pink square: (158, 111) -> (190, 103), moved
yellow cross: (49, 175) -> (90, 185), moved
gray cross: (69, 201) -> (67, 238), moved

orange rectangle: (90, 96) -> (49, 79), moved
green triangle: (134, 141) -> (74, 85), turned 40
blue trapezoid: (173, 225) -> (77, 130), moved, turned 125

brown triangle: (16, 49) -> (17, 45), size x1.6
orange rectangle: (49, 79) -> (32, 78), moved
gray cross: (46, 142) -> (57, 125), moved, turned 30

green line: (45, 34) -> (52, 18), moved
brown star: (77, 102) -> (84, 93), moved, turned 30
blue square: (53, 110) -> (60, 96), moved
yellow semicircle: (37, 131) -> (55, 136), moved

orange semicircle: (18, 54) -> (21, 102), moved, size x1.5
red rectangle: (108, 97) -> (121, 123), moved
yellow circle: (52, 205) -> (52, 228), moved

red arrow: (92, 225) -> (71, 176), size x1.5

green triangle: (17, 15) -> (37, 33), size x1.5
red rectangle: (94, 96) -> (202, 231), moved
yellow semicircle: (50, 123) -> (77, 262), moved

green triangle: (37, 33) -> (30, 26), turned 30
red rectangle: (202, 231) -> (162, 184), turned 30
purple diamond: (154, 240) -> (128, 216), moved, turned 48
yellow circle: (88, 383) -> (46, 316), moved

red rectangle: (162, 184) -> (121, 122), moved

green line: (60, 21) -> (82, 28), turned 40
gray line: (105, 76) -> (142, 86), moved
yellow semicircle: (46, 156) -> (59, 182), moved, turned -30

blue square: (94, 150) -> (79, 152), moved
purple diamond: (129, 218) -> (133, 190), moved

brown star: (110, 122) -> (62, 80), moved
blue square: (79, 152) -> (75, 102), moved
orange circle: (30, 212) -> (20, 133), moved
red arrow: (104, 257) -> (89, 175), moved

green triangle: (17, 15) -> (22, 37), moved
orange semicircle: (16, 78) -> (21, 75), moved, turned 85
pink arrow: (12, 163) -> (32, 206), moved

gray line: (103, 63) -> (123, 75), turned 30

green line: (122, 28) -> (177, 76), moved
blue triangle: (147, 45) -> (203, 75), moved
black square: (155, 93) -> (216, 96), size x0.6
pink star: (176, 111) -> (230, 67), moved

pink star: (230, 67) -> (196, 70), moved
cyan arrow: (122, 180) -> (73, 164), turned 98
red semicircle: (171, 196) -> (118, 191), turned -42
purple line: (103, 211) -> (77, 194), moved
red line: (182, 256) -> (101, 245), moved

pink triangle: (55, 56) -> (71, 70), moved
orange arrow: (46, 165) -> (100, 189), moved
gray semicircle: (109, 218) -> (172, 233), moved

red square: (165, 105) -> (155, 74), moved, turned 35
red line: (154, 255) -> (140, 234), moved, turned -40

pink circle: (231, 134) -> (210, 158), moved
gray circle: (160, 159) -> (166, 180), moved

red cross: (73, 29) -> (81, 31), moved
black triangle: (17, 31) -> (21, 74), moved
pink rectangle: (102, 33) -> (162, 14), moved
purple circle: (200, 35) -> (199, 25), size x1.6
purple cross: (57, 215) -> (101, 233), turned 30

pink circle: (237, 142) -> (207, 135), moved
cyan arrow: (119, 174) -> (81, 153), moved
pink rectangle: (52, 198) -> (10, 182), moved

**Problem description**
Beginning with the line in which "purple cross: (57, 215)" appears, set down each line through the last one in the listing, unchanged and with no extras.

**Result of this exercise**
purple cross: (57, 215) -> (101, 233), turned 30

pink circle: (237, 142) -> (207, 135), moved
cyan arrow: (119, 174) -> (81, 153), moved
pink rectangle: (52, 198) -> (10, 182), moved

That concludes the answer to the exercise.